(INSTRUCTIONS TO FOLLOW): Lines with "white" in the records below: say how many there are, and add nothing.

(DATA PROVIDED):
<<<<

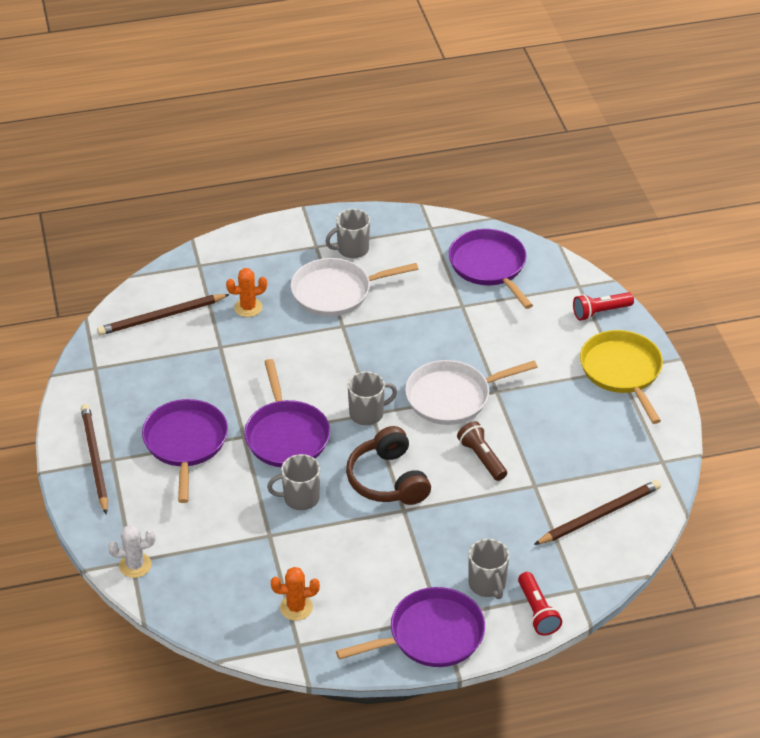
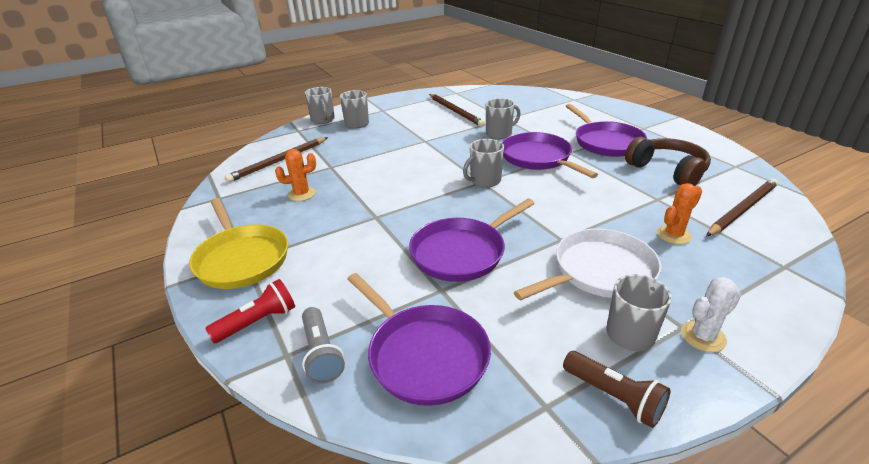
camera: 165 degrees right, 10 degrees down
(95, 459) = (655, 126): brown pencil -> brown pencil (455, 111)
(135, 565) = (570, 98): white cactus -> white cactus (703, 336)
(296, 607) = (466, 101): orange cactus -> orange cactus (301, 194)
(387, 480) = (444, 151): brown headphones -> brown headphones (667, 171)
(431, 635) = (384, 105): purple pan -> purple pan (461, 252)
(452, 397) = (416, 205): white pan -> none
(482, 458) = (376, 173): brown flashlight -> brown flashlight (614, 397)
(537, 611) = (323, 120): red flashlight -> grey mug
(555, 281) = (321, 353): none -> grey flashlight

>>>>

(EXERCISE RESULT): 2